# EXERCISE PROMPT:
Repeat exactly the lines from the first line of the records through the line containing "IMU pin INT: D4 -> D6", and nothing more.

━━ MATERIAL TO PROCESS ━━

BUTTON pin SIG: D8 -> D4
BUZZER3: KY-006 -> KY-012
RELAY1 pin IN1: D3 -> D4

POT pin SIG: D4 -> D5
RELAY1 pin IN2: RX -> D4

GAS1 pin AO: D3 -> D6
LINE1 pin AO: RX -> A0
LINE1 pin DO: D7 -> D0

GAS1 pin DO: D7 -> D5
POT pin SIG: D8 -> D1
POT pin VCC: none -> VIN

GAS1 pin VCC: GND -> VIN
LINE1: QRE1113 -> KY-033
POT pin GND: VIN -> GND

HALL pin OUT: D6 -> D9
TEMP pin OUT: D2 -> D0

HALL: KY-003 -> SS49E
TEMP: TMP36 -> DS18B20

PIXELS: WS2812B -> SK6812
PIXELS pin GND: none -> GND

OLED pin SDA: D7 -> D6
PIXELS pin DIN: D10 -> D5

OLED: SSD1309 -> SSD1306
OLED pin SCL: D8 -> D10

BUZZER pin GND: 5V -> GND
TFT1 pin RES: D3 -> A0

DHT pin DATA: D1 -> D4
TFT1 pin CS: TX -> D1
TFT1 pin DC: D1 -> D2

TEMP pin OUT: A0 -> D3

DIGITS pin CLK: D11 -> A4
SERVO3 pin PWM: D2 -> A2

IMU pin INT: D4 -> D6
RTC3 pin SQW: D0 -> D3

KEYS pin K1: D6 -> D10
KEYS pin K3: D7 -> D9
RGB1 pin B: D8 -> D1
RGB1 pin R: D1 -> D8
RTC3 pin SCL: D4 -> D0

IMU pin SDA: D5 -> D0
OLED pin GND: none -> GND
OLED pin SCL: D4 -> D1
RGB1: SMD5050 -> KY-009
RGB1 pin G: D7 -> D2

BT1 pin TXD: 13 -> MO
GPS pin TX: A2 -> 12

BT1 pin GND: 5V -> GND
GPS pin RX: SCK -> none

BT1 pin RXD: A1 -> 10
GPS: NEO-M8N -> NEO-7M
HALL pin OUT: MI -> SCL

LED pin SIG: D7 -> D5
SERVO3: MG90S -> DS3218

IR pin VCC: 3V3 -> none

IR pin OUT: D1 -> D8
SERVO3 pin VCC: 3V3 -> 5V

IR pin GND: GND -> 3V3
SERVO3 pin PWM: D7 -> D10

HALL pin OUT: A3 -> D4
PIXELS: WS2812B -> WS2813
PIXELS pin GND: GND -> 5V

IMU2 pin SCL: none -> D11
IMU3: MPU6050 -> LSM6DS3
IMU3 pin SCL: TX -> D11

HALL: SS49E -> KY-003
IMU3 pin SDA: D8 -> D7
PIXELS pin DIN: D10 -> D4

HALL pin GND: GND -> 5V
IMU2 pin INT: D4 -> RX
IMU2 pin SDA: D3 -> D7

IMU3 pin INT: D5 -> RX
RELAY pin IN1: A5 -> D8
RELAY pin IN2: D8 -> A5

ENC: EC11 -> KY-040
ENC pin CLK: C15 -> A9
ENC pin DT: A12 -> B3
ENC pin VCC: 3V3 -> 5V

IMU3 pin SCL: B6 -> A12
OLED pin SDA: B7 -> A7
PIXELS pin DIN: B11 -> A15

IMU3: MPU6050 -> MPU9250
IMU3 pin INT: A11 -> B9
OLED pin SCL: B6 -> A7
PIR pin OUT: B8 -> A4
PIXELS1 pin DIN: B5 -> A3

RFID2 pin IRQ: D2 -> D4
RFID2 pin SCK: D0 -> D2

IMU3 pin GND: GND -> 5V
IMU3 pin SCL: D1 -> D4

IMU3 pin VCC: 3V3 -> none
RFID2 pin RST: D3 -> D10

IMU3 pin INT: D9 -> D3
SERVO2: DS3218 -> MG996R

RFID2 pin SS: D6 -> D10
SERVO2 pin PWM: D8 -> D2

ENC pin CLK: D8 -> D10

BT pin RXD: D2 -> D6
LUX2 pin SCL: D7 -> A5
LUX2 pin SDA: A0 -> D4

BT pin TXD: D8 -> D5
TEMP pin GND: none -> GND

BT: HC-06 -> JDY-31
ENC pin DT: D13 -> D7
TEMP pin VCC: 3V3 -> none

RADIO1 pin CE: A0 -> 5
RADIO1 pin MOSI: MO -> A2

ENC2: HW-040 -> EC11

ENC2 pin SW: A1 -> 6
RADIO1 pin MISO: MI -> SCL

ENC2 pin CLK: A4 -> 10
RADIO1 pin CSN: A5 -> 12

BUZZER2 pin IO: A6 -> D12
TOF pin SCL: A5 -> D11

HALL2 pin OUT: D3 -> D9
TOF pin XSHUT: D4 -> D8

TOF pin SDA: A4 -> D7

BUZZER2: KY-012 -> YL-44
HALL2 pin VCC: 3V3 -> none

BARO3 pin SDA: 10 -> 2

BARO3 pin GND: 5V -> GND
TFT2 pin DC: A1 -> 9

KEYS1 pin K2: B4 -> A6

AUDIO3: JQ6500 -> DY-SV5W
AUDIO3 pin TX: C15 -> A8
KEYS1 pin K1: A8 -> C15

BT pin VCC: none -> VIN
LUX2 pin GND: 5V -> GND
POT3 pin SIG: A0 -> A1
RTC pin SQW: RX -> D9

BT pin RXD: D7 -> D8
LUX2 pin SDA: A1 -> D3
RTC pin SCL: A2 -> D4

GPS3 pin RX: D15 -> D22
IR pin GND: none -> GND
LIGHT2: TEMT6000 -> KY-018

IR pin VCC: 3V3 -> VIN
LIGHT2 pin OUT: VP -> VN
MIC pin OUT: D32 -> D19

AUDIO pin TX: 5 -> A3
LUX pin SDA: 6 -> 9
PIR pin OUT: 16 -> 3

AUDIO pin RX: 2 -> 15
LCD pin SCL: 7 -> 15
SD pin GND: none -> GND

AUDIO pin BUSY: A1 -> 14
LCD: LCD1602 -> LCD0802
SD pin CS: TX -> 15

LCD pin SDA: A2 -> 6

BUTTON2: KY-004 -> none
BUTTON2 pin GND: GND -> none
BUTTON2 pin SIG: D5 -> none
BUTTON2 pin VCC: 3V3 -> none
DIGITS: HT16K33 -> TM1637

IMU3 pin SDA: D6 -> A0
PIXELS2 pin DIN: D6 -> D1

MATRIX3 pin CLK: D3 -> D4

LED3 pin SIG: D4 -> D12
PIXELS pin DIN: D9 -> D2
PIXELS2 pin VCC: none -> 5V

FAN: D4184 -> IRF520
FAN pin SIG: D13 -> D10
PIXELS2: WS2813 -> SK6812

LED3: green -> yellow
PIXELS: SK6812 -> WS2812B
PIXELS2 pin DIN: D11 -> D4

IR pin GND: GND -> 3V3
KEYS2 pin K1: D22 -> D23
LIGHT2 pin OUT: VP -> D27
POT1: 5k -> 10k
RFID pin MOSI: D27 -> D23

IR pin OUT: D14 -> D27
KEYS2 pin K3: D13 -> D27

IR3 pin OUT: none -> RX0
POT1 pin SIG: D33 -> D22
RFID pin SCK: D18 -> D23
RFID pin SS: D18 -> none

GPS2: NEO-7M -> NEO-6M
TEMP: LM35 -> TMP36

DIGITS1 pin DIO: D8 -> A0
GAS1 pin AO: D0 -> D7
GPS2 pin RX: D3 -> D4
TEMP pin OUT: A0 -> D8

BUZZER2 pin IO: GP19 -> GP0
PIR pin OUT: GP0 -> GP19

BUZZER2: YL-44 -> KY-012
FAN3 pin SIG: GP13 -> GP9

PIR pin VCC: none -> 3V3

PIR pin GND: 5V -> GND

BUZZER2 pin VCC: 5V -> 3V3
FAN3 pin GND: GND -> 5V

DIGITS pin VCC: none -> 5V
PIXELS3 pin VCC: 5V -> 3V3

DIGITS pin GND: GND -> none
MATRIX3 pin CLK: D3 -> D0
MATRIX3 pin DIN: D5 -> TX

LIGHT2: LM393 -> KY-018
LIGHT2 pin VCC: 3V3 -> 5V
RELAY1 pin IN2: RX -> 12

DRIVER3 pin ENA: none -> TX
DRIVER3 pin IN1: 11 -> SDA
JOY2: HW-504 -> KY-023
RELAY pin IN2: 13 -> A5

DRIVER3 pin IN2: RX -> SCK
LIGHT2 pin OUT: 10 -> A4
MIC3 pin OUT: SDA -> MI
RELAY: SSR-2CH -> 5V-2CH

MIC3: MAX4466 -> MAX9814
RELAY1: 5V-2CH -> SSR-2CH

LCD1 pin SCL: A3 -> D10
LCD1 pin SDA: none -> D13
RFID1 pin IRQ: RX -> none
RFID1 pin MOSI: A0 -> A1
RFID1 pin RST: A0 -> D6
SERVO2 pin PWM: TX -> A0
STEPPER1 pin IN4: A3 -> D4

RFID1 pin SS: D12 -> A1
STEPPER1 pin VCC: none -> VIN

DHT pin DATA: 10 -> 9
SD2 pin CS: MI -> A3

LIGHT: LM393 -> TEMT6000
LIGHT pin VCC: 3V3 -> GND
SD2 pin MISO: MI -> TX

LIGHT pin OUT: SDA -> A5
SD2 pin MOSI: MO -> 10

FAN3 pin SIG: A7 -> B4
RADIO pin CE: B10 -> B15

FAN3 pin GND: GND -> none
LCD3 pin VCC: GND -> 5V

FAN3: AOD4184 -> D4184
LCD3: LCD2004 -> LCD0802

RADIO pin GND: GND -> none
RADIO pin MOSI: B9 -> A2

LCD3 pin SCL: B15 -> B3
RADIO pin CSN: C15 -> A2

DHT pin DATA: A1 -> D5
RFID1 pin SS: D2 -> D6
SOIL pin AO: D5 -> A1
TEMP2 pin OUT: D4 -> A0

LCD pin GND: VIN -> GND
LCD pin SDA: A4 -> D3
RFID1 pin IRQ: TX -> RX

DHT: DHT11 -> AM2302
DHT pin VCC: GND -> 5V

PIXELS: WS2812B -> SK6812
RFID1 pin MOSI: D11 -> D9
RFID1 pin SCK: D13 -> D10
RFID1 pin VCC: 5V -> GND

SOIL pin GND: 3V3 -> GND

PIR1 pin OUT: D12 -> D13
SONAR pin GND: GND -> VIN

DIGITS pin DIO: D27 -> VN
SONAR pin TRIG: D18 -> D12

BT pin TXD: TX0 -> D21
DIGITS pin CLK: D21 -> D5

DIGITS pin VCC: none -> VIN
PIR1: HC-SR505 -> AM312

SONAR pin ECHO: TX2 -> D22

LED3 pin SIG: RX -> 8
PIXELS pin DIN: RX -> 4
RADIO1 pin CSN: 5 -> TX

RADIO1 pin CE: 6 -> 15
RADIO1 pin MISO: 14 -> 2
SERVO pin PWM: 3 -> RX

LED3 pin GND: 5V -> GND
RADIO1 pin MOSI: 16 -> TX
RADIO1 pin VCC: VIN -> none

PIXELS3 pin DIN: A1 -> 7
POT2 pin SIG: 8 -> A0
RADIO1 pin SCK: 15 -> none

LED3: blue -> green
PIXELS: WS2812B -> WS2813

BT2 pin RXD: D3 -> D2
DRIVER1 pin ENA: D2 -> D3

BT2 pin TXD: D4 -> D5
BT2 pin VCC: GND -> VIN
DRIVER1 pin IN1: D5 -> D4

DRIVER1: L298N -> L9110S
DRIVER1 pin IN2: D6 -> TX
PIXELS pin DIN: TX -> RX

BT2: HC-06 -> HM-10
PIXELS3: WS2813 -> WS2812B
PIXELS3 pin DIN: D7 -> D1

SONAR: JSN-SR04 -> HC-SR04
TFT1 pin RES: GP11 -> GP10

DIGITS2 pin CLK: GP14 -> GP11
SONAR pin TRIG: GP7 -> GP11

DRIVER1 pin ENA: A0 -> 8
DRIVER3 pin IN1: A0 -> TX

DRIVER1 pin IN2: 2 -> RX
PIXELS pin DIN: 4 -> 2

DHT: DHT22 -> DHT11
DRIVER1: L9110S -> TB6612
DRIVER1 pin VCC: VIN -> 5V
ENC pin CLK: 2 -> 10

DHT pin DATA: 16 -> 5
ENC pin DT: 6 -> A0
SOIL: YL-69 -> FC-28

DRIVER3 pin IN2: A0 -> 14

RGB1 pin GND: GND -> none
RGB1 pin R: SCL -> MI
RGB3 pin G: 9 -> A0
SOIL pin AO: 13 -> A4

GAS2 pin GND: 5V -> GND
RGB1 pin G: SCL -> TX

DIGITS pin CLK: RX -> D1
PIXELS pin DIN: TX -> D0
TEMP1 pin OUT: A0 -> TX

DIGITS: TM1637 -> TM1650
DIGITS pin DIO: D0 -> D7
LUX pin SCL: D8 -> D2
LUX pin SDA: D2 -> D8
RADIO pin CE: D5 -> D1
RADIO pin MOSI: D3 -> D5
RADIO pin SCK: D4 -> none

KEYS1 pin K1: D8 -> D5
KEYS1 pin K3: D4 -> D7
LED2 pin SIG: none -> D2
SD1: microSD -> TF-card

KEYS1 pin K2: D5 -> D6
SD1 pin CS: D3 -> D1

━━━

# WRITTEN SOLUTION:
BUTTON pin SIG: D8 -> D4
BUZZER3: KY-006 -> KY-012
RELAY1 pin IN1: D3 -> D4

POT pin SIG: D4 -> D5
RELAY1 pin IN2: RX -> D4

GAS1 pin AO: D3 -> D6
LINE1 pin AO: RX -> A0
LINE1 pin DO: D7 -> D0

GAS1 pin DO: D7 -> D5
POT pin SIG: D8 -> D1
POT pin VCC: none -> VIN

GAS1 pin VCC: GND -> VIN
LINE1: QRE1113 -> KY-033
POT pin GND: VIN -> GND

HALL pin OUT: D6 -> D9
TEMP pin OUT: D2 -> D0

HALL: KY-003 -> SS49E
TEMP: TMP36 -> DS18B20

PIXELS: WS2812B -> SK6812
PIXELS pin GND: none -> GND

OLED pin SDA: D7 -> D6
PIXELS pin DIN: D10 -> D5

OLED: SSD1309 -> SSD1306
OLED pin SCL: D8 -> D10

BUZZER pin GND: 5V -> GND
TFT1 pin RES: D3 -> A0

DHT pin DATA: D1 -> D4
TFT1 pin CS: TX -> D1
TFT1 pin DC: D1 -> D2

TEMP pin OUT: A0 -> D3

DIGITS pin CLK: D11 -> A4
SERVO3 pin PWM: D2 -> A2

IMU pin INT: D4 -> D6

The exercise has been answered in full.